Records from a data source -
══════════════════════════════
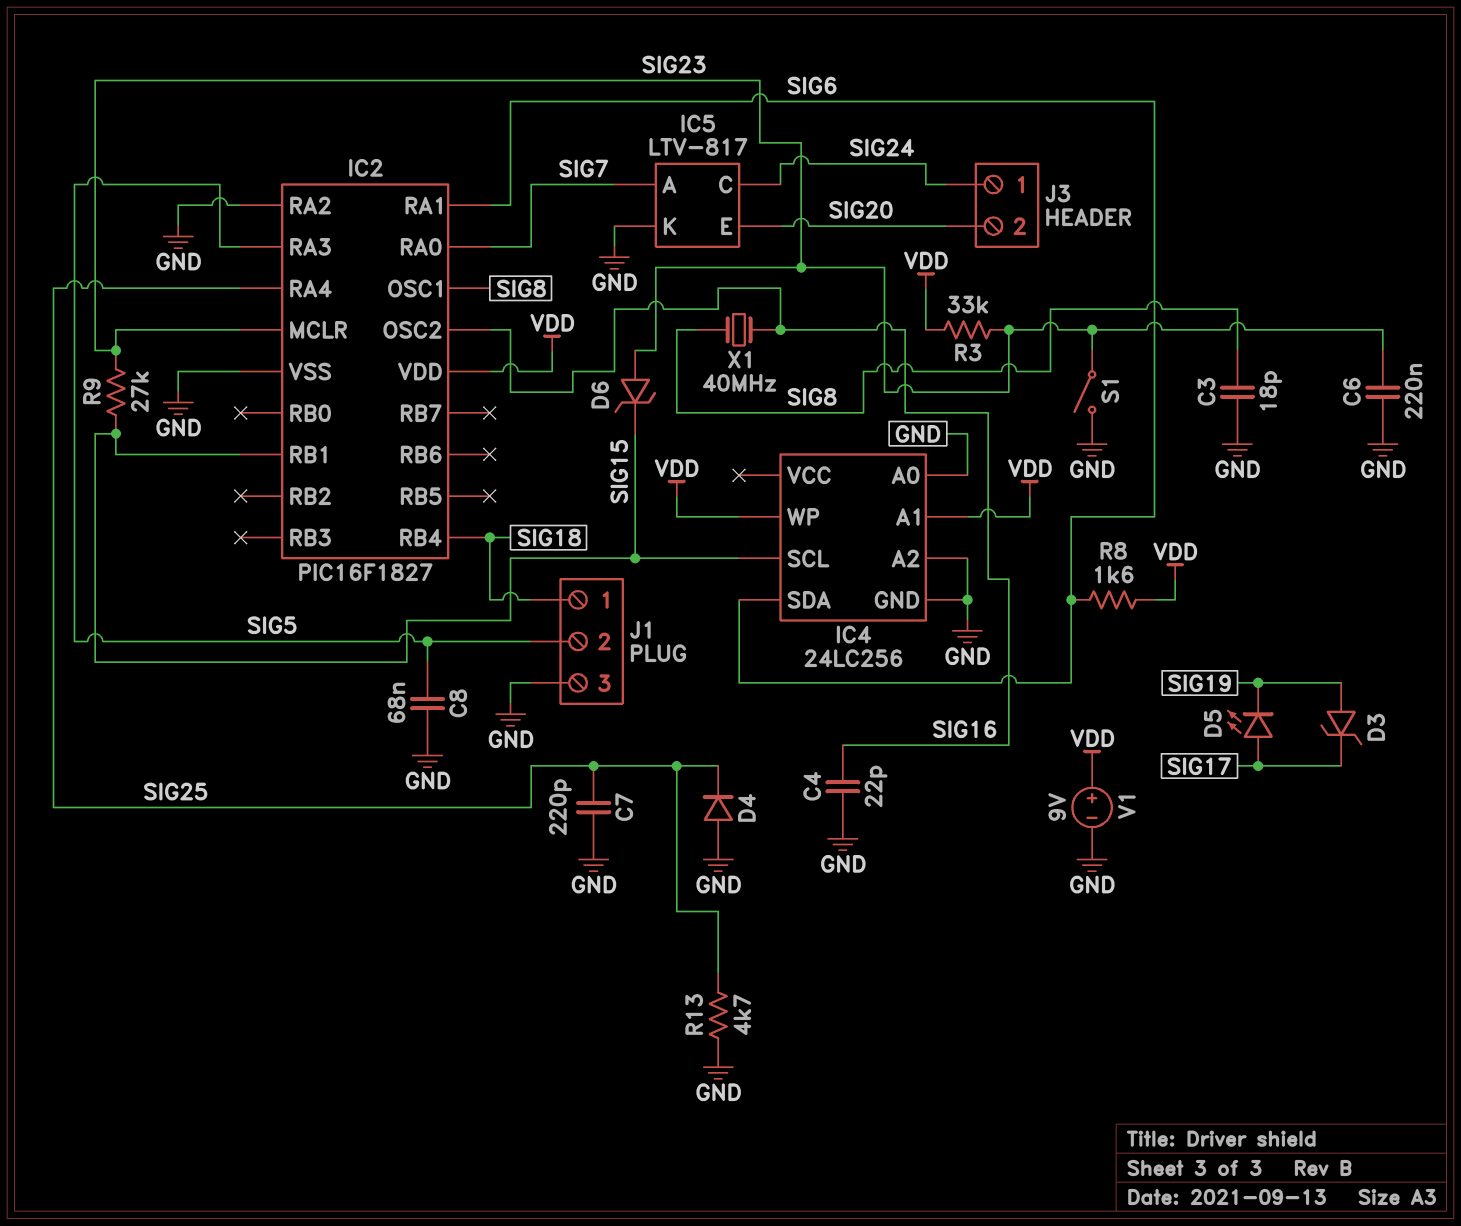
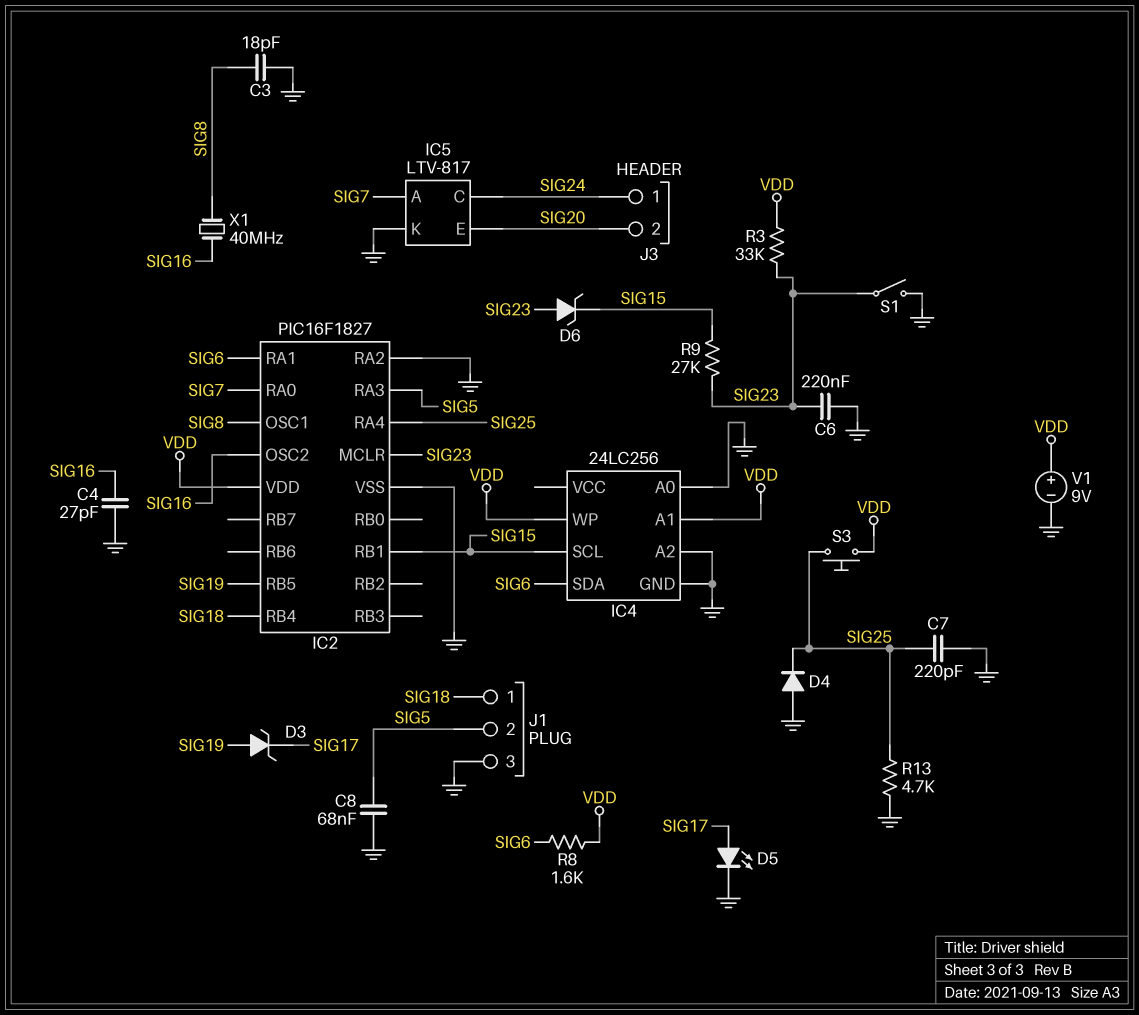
C4: 22pF (GND, SIG16) -> 27pF (GND, SIG16)
D5: LED (A SIG17, K SIG19) -> LED (A SIG17, K GND)
IC2 pin RB5: none -> SIG19
S3: none -> button (SIG25, VDD)

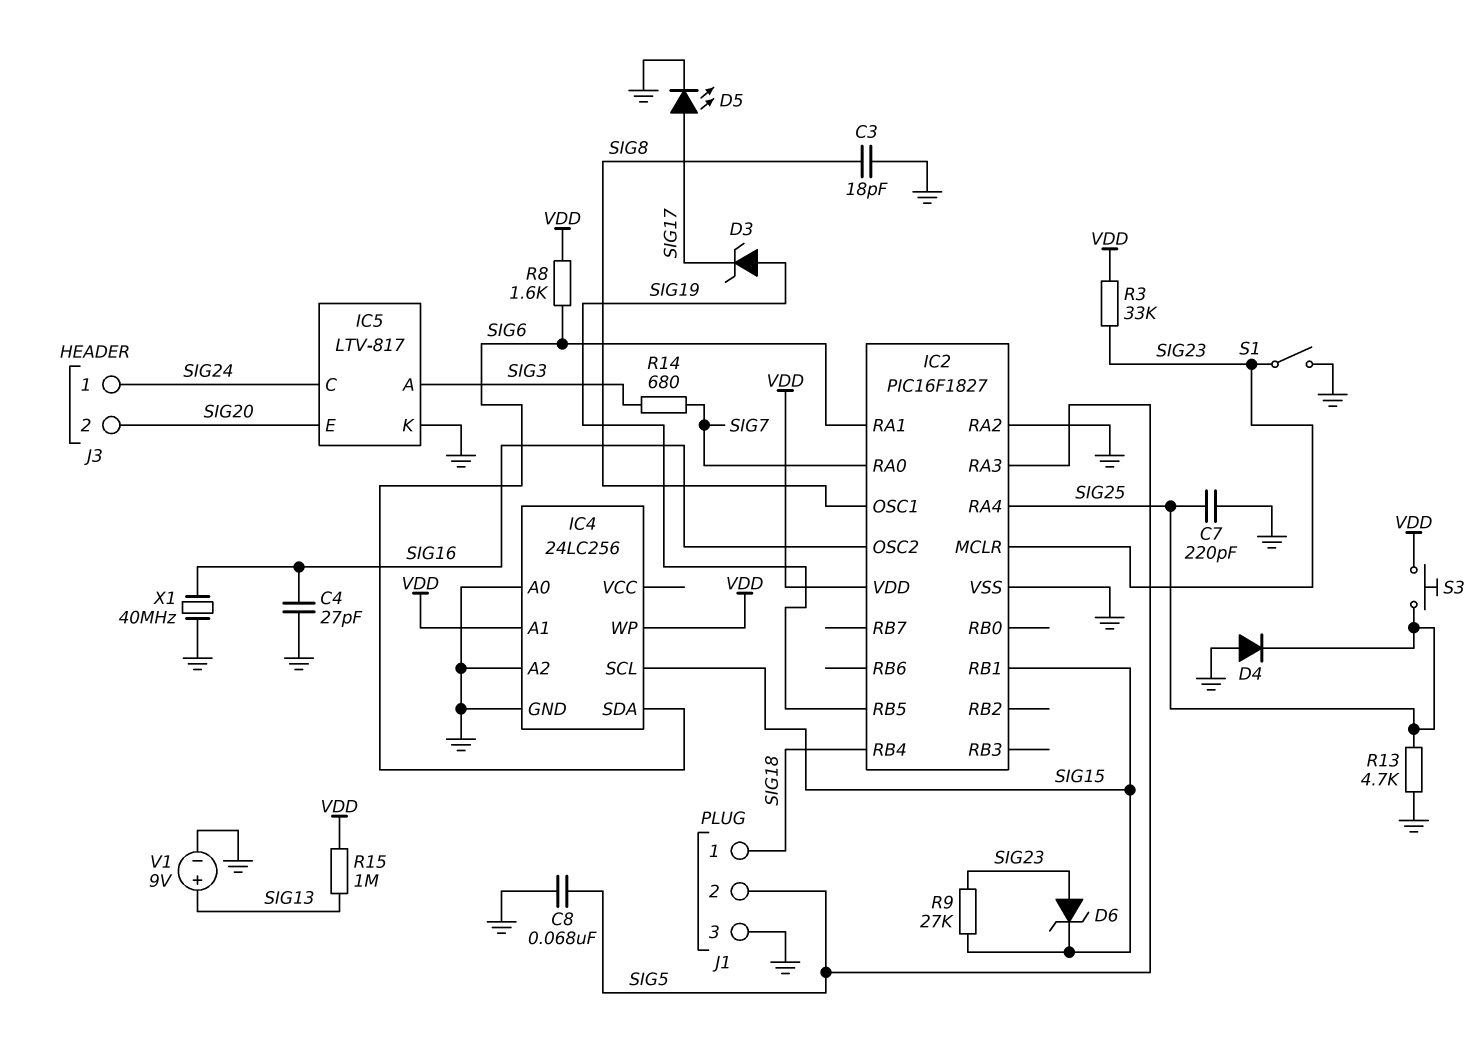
C6: 220nF (GND, SIG23) -> none
IC5 pin A: SIG7 -> SIG3
R14: none -> 680 (SIG3, SIG7)
R15: none -> 1M (SIG13, VDD)
V1: 9V (plus VDD, minus GND) -> 9V (plus SIG13, minus GND)
X1: 40MHz (SIG8, SIG16) -> 40MHz (GND, SIG16)

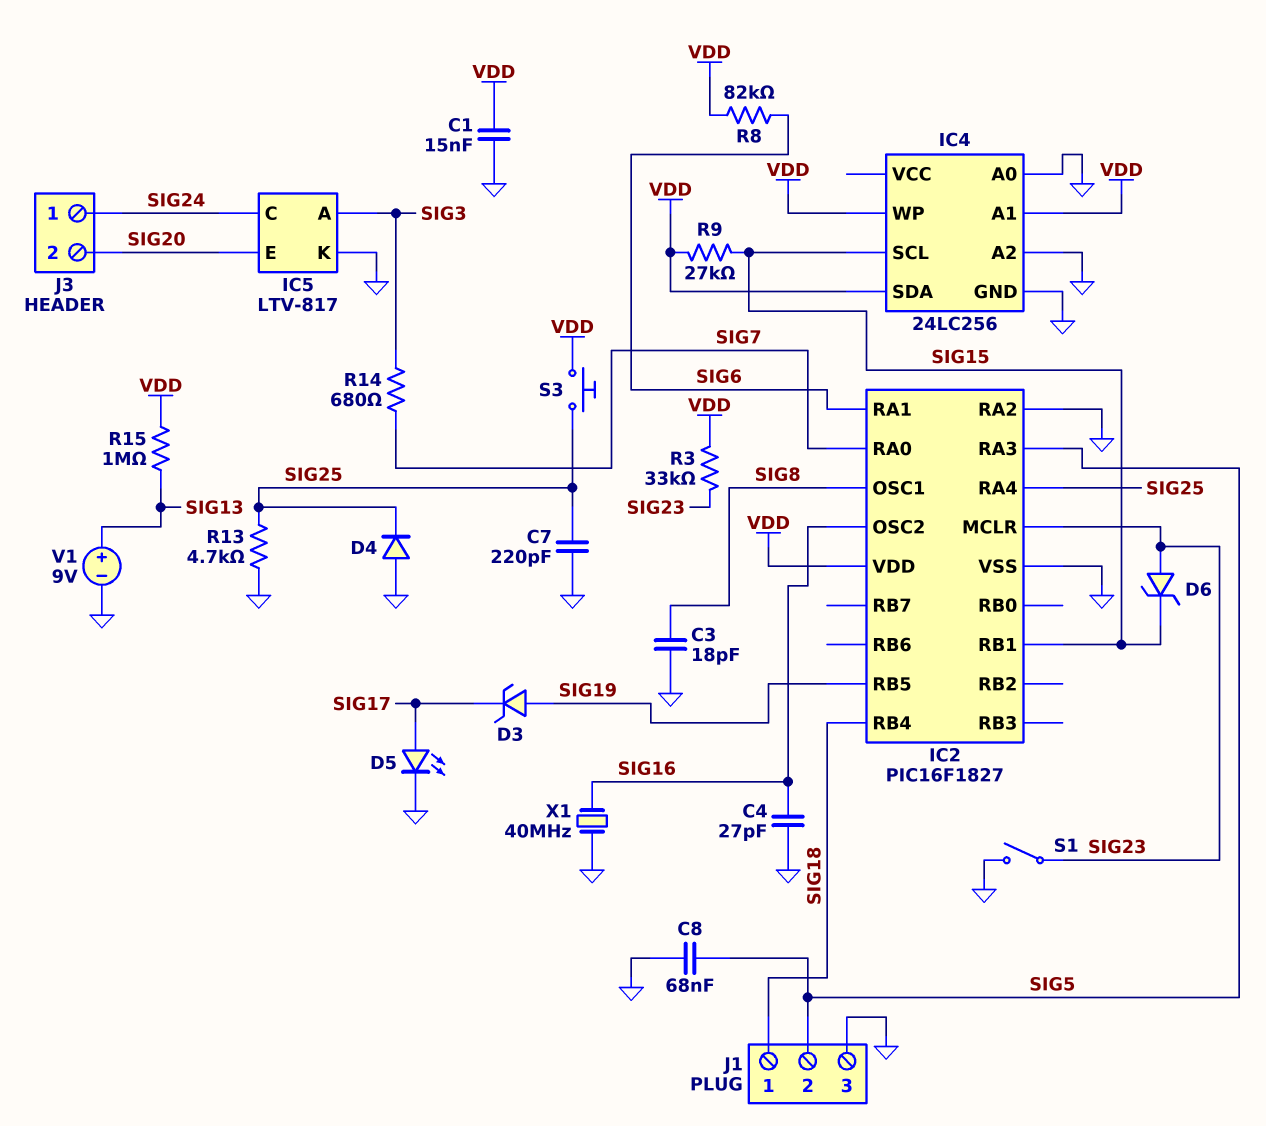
C1: none -> 15nF (GND, VDD)
IC4 pin SDA: SIG6 -> VDD
R8: 1.6k (SIG6, VDD) -> 82k (SIG6, VDD)
R9: 27k (SIG15, SIG23) -> 27k (SIG15, VDD)

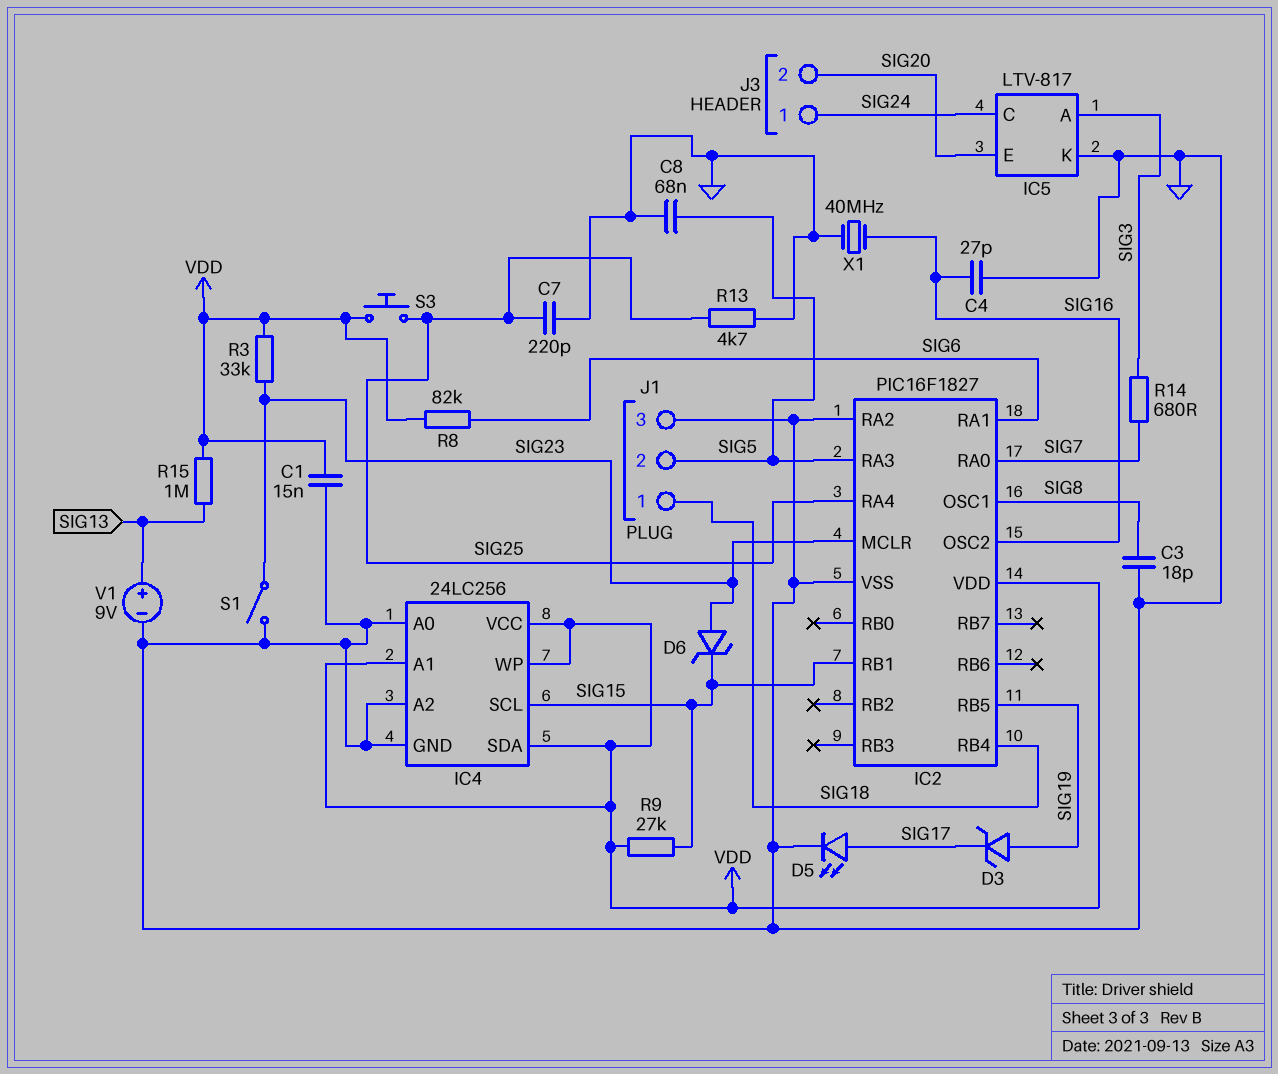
D4: diode (A GND, K SIG25) -> none
IC4 pin VCC: none -> VDD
══════════════════════════════
Exercise description - Quote only what lies between the first line of the records and the line containing "V1: 9V (plus", please, including both lines and excluding images.

Response to the exercise -
C4: 22pF (GND, SIG16) -> 27pF (GND, SIG16)
D5: LED (A SIG17, K SIG19) -> LED (A SIG17, K GND)
IC2 pin RB5: none -> SIG19
S3: none -> button (SIG25, VDD)

C6: 220nF (GND, SIG23) -> none
IC5 pin A: SIG7 -> SIG3
R14: none -> 680 (SIG3, SIG7)
R15: none -> 1M (SIG13, VDD)
V1: 9V (plus VDD, minus GND) -> 9V (plus SIG13, minus GND)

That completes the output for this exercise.